Segment Open

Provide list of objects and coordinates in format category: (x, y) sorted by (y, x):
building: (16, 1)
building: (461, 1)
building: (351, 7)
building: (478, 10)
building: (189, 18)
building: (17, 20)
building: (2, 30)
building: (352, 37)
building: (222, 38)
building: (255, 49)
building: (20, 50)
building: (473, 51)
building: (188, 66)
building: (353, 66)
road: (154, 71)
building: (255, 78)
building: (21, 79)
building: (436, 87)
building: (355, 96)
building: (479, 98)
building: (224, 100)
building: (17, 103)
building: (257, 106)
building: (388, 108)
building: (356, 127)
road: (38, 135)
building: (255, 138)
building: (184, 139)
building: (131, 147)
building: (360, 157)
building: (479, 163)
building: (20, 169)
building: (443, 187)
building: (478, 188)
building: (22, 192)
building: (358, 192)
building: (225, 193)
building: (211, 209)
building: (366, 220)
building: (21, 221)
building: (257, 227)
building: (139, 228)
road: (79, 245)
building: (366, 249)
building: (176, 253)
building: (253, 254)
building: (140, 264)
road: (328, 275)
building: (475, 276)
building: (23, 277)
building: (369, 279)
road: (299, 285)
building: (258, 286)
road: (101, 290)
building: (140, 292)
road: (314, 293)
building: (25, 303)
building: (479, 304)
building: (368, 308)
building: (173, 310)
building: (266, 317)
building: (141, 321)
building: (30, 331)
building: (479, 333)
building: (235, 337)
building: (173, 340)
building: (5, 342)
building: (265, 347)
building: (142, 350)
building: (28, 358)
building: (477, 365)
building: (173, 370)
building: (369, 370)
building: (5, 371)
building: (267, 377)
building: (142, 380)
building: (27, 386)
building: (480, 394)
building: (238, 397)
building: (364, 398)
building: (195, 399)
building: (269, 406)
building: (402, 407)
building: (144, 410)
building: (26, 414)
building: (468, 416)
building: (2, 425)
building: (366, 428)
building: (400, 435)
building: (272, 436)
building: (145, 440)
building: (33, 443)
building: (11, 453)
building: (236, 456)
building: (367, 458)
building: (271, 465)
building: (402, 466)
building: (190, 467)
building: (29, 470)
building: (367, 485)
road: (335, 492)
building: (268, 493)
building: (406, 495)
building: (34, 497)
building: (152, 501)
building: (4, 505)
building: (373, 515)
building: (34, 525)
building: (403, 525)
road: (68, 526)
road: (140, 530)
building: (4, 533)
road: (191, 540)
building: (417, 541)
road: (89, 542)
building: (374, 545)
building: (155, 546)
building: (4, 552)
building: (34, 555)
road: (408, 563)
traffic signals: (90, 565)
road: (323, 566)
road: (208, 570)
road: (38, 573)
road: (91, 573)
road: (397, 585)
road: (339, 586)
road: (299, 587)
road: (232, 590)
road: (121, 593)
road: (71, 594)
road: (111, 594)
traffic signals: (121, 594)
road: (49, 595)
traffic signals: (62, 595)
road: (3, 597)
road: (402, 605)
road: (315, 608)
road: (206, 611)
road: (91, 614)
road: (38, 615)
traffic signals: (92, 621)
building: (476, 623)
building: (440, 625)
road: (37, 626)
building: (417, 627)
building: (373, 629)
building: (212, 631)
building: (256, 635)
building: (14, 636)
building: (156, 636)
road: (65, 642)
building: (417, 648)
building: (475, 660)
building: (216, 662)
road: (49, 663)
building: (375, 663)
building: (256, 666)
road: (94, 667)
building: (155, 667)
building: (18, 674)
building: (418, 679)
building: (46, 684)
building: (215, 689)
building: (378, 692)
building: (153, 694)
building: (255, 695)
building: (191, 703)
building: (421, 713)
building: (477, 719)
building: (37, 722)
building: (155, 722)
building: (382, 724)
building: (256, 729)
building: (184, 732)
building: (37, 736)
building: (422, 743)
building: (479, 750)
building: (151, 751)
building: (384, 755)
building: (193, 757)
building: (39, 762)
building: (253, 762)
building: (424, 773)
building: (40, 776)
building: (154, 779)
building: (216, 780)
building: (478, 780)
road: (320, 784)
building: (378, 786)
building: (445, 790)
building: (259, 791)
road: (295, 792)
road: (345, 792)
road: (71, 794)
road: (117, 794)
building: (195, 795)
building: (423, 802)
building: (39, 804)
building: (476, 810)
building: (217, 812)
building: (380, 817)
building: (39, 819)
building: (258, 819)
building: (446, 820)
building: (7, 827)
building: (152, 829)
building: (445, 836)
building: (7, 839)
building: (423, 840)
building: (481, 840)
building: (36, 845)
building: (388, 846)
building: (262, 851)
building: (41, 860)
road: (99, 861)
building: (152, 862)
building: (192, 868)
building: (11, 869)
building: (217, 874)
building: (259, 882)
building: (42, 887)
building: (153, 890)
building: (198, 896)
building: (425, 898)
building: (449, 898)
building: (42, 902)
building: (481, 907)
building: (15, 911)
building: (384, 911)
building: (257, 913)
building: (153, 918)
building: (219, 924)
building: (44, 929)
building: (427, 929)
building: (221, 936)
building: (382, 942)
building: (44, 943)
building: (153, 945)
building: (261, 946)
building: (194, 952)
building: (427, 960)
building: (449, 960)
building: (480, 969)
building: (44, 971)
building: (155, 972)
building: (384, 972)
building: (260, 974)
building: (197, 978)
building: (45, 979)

Segment Closed

EXERCISE OBJECTIVE: Produce a precise copy of all the material above.

TASK RESPONSE:
Provide list of objects and coordinates in format category: (x, y) sorted by (y, x):
building: (16, 1)
building: (461, 1)
building: (351, 7)
building: (478, 10)
building: (189, 18)
building: (17, 20)
building: (2, 30)
building: (352, 37)
building: (222, 38)
building: (255, 49)
building: (20, 50)
building: (473, 51)
building: (188, 66)
building: (353, 66)
road: (154, 71)
building: (255, 78)
building: (21, 79)
building: (436, 87)
building: (355, 96)
building: (479, 98)
building: (224, 100)
building: (17, 103)
building: (257, 106)
building: (388, 108)
building: (356, 127)
road: (38, 135)
building: (255, 138)
building: (184, 139)
building: (131, 147)
building: (360, 157)
building: (479, 163)
building: (20, 169)
building: (443, 187)
building: (478, 188)
building: (22, 192)
building: (358, 192)
building: (225, 193)
building: (211, 209)
building: (366, 220)
building: (21, 221)
building: (257, 227)
building: (139, 228)
road: (79, 245)
building: (366, 249)
building: (176, 253)
building: (253, 254)
building: (140, 264)
road: (328, 275)
building: (475, 276)
building: (23, 277)
building: (369, 279)
road: (299, 285)
building: (258, 286)
road: (101, 290)
building: (140, 292)
road: (314, 293)
building: (25, 303)
building: (479, 304)
building: (368, 308)
building: (173, 310)
building: (266, 317)
building: (141, 321)
building: (30, 331)
building: (479, 333)
building: (235, 337)
building: (173, 340)
building: (5, 342)
building: (265, 347)
building: (142, 350)
building: (28, 358)
building: (477, 365)
building: (173, 370)
building: (369, 370)
building: (5, 371)
building: (267, 377)
building: (142, 380)
building: (27, 386)
building: (480, 394)
building: (238, 397)
building: (364, 398)
building: (195, 399)
building: (269, 406)
building: (402, 407)
building: (144, 410)
building: (26, 414)
building: (468, 416)
building: (2, 425)
building: (366, 428)
building: (400, 435)
building: (272, 436)
building: (145, 440)
building: (33, 443)
building: (11, 453)
building: (236, 456)
building: (367, 458)
building: (271, 465)
building: (402, 466)
building: (190, 467)
building: (29, 470)
building: (367, 485)
road: (335, 492)
building: (268, 493)
building: (406, 495)
building: (34, 497)
building: (152, 501)
building: (4, 505)
building: (373, 515)
building: (34, 525)
building: (403, 525)
road: (68, 526)
road: (140, 530)
building: (4, 533)
road: (191, 540)
building: (417, 541)
road: (89, 542)
building: (374, 545)
building: (155, 546)
building: (4, 552)
building: (34, 555)
road: (408, 563)
traffic signals: (90, 565)
road: (323, 566)
road: (208, 570)
road: (38, 573)
road: (91, 573)
road: (397, 585)
road: (339, 586)
road: (299, 587)
road: (232, 590)
road: (121, 593)
road: (71, 594)
road: (111, 594)
traffic signals: (121, 594)
road: (49, 595)
traffic signals: (62, 595)
road: (3, 597)
road: (402, 605)
road: (315, 608)
road: (206, 611)
road: (91, 614)
road: (38, 615)
traffic signals: (92, 621)
building: (476, 623)
building: (440, 625)
road: (37, 626)
building: (417, 627)
building: (373, 629)
building: (212, 631)
building: (256, 635)
building: (14, 636)
building: (156, 636)
road: (65, 642)
building: (417, 648)
building: (475, 660)
building: (216, 662)
road: (49, 663)
building: (375, 663)
building: (256, 666)
road: (94, 667)
building: (155, 667)
building: (18, 674)
building: (418, 679)
building: (46, 684)
building: (215, 689)
building: (378, 692)
building: (153, 694)
building: (255, 695)
building: (191, 703)
building: (421, 713)
building: (477, 719)
building: (37, 722)
building: (155, 722)
building: (382, 724)
building: (256, 729)
building: (184, 732)
building: (37, 736)
building: (422, 743)
building: (479, 750)
building: (151, 751)
building: (384, 755)
building: (193, 757)
building: (39, 762)
building: (253, 762)
building: (424, 773)
building: (40, 776)
building: (154, 779)
building: (216, 780)
building: (478, 780)
road: (320, 784)
building: (378, 786)
building: (445, 790)
building: (259, 791)
road: (295, 792)
road: (345, 792)
road: (71, 794)
road: (117, 794)
building: (195, 795)
building: (423, 802)
building: (39, 804)
building: (476, 810)
building: (217, 812)
building: (380, 817)
building: (39, 819)
building: (258, 819)
building: (446, 820)
building: (7, 827)
building: (152, 829)
building: (445, 836)
building: (7, 839)
building: (423, 840)
building: (481, 840)
building: (36, 845)
building: (388, 846)
building: (262, 851)
building: (41, 860)
road: (99, 861)
building: (152, 862)
building: (192, 868)
building: (11, 869)
building: (217, 874)
building: (259, 882)
building: (42, 887)
building: (153, 890)
building: (198, 896)
building: (425, 898)
building: (449, 898)
building: (42, 902)
building: (481, 907)
building: (15, 911)
building: (384, 911)
building: (257, 913)
building: (153, 918)
building: (219, 924)
building: (44, 929)
building: (427, 929)
building: (221, 936)
building: (382, 942)
building: (44, 943)
building: (153, 945)
building: (261, 946)
building: (194, 952)
building: (427, 960)
building: (449, 960)
building: (480, 969)
building: (44, 971)
building: (155, 972)
building: (384, 972)
building: (260, 974)
building: (197, 978)
building: (45, 979)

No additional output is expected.